WORK TO BE COMPLETED | So long as no pictures are carried over, output the records below exactly.

EXTRACTED ENTRIES |
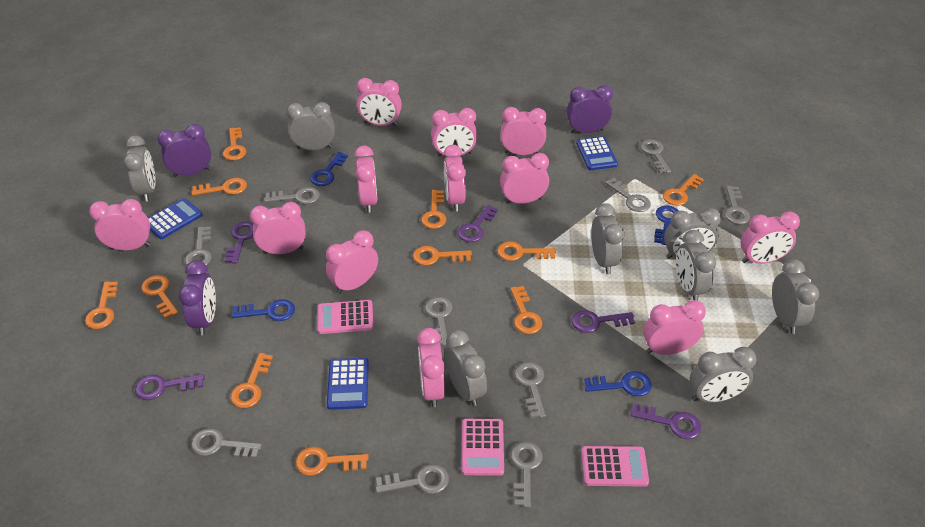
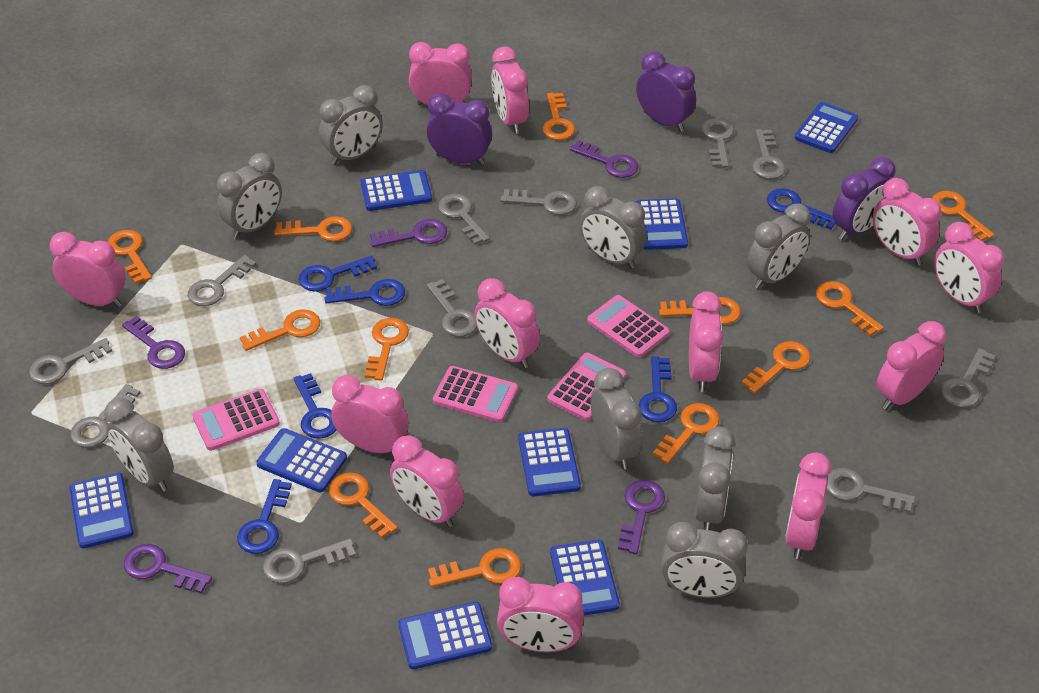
blue calculator: 3 -> 8
blue key: 4 -> 6
grey key: 10 -> 11
orange key: 11 -> 12
pink calculator: 3 -> 4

EXERCISE OUTPUT |
blue calculator: 3 -> 8
blue key: 4 -> 6
grey key: 10 -> 11
orange key: 11 -> 12
pink calculator: 3 -> 4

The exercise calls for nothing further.